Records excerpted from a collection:
_ _ _ _ _

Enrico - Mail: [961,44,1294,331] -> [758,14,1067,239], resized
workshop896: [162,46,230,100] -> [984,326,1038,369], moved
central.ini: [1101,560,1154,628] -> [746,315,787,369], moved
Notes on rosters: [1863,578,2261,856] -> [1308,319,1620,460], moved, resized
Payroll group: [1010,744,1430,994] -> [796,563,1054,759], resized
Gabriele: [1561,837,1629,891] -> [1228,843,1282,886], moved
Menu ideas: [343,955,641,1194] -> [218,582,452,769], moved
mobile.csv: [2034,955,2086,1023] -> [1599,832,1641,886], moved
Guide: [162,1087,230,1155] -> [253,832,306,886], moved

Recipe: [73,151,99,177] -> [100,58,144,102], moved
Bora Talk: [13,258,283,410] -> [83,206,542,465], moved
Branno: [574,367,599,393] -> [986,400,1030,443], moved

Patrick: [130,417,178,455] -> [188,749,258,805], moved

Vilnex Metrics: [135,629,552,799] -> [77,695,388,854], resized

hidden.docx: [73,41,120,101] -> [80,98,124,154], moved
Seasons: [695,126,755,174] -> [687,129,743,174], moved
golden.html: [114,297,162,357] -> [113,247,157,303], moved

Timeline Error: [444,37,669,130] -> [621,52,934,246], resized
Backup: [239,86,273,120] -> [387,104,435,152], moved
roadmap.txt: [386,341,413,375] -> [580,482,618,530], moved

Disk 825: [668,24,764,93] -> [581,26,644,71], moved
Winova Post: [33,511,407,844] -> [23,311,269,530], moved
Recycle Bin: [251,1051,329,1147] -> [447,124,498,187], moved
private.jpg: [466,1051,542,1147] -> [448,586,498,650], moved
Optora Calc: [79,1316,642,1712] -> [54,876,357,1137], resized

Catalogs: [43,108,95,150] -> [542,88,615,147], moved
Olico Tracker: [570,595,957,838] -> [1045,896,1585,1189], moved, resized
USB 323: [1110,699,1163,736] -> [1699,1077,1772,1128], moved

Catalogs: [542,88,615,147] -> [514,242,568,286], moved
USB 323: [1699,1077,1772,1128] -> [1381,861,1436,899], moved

_ _ _ _ _

> _WHAT THE EXERCISE ASKS_: Filter the entries down to the lines that hold "resized". Copy those lines.

> _REPLY TO THE EXERCISE_:
Enrico - Mail: [961,44,1294,331] -> [758,14,1067,239], resized
Notes on rosters: [1863,578,2261,856] -> [1308,319,1620,460], moved, resized
Payroll group: [1010,744,1430,994] -> [796,563,1054,759], resized
Vilnex Metrics: [135,629,552,799] -> [77,695,388,854], resized
Timeline Error: [444,37,669,130] -> [621,52,934,246], resized
Optora Calc: [79,1316,642,1712] -> [54,876,357,1137], resized
Olico Tracker: [570,595,957,838] -> [1045,896,1585,1189], moved, resized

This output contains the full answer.